"""

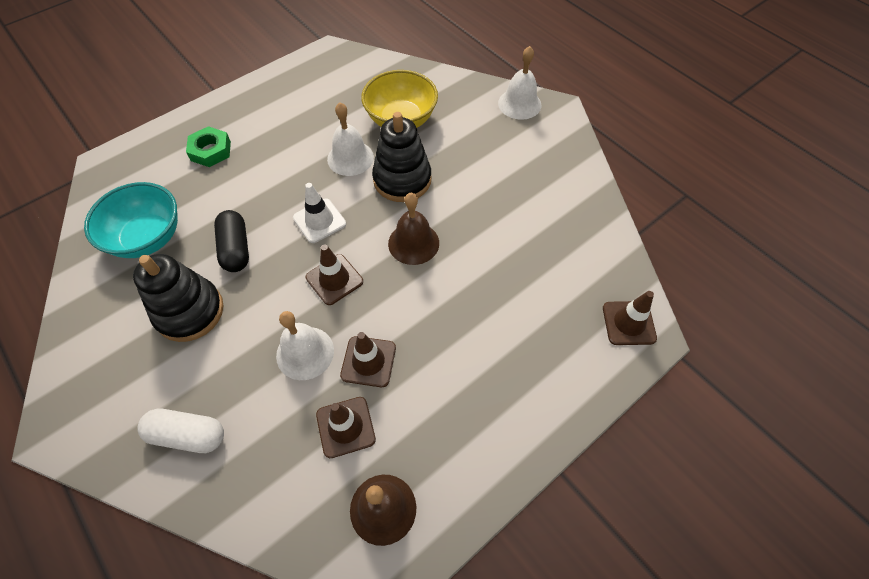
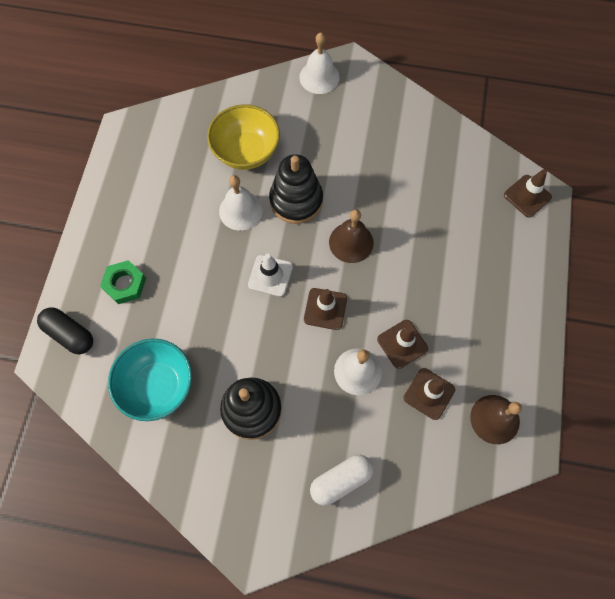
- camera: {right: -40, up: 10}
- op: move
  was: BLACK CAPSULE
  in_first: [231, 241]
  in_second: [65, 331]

"""

• [EXERCISE BRIEF] Restate every line above word for word. Do not carry over the images.

• [ANSWER TO THE EXERCISE]
- camera: {right: -40, up: 10}
- op: move
  was: BLACK CAPSULE
  in_first: [231, 241]
  in_second: [65, 331]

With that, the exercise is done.